> [What the task asks]:
Read through the records. Copy each line that has the word "brown".

> [Dataset extract]:
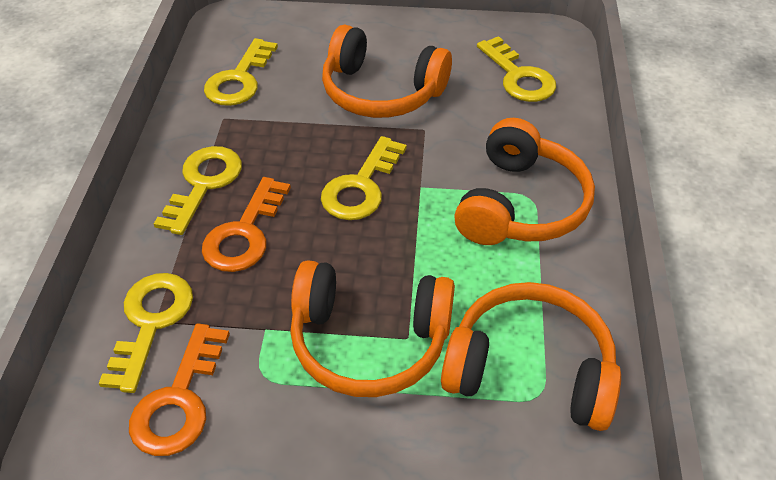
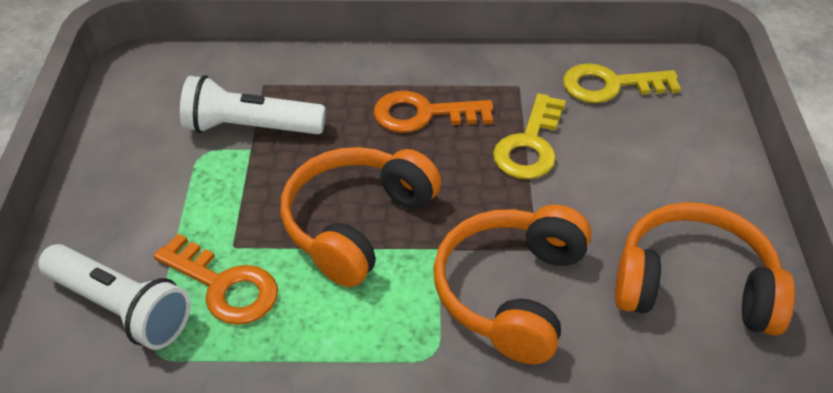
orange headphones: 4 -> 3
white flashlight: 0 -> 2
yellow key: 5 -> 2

* * *

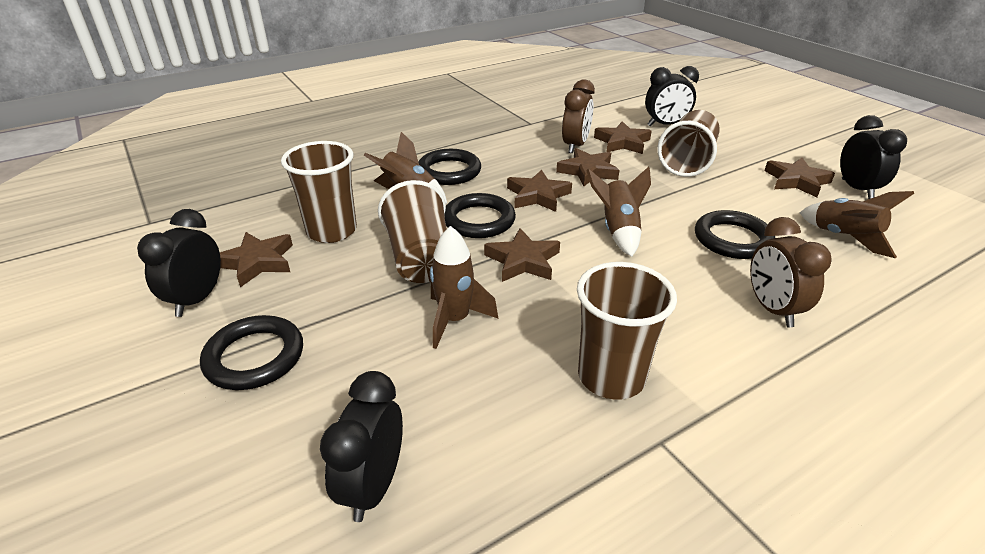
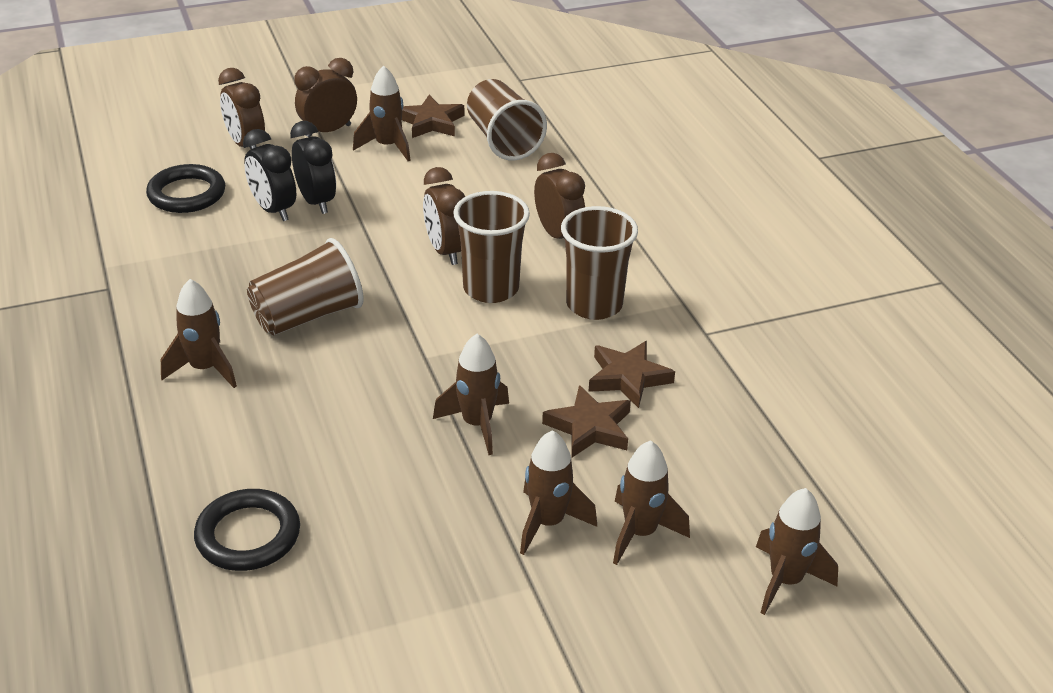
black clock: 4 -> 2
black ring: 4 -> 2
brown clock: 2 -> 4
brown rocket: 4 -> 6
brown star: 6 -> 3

...

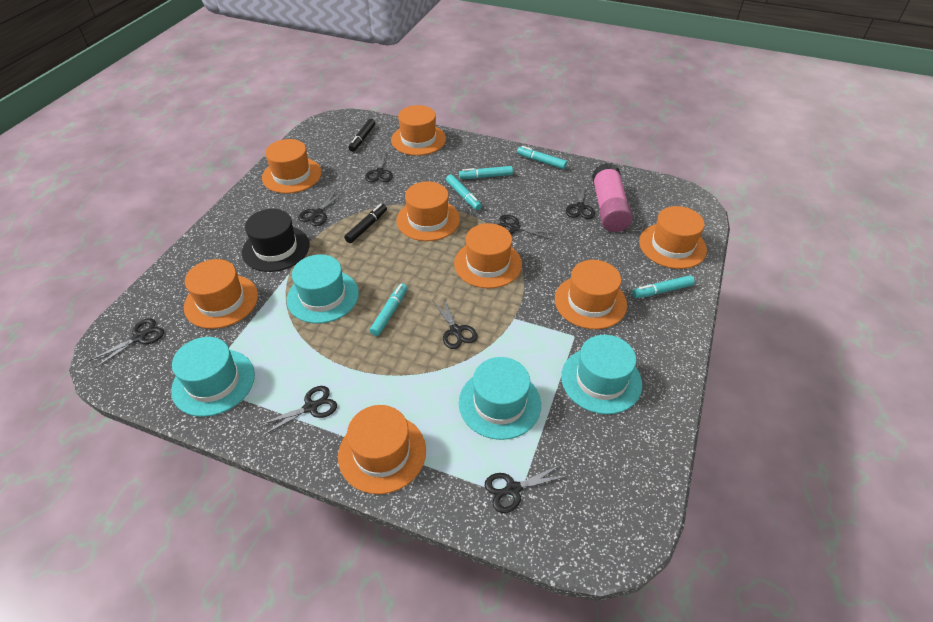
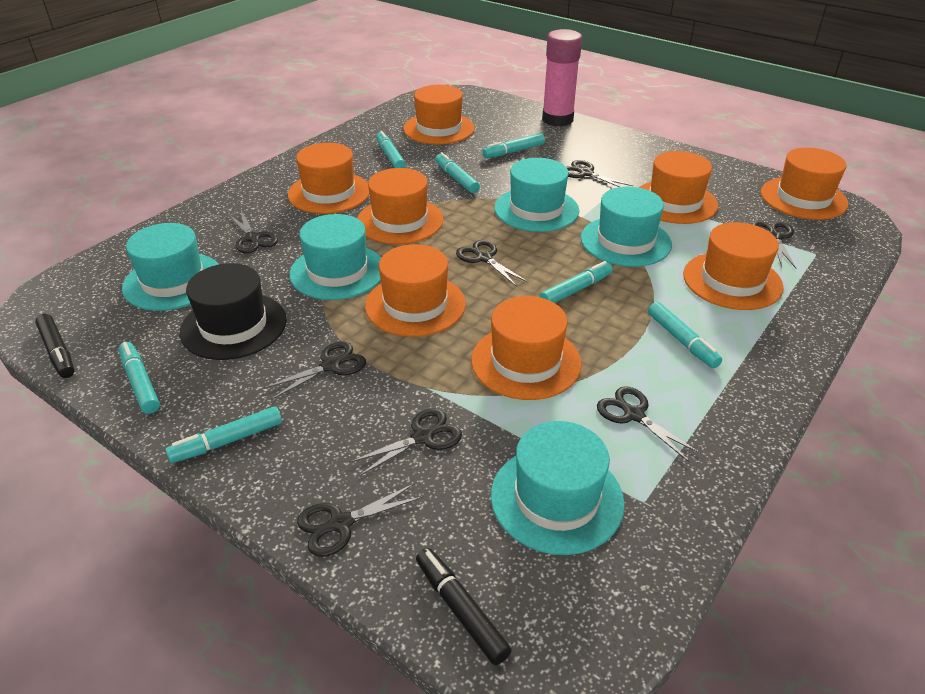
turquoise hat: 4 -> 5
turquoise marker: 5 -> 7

> [Output]:
brown clock: 2 -> 4
brown rocket: 4 -> 6
brown star: 6 -> 3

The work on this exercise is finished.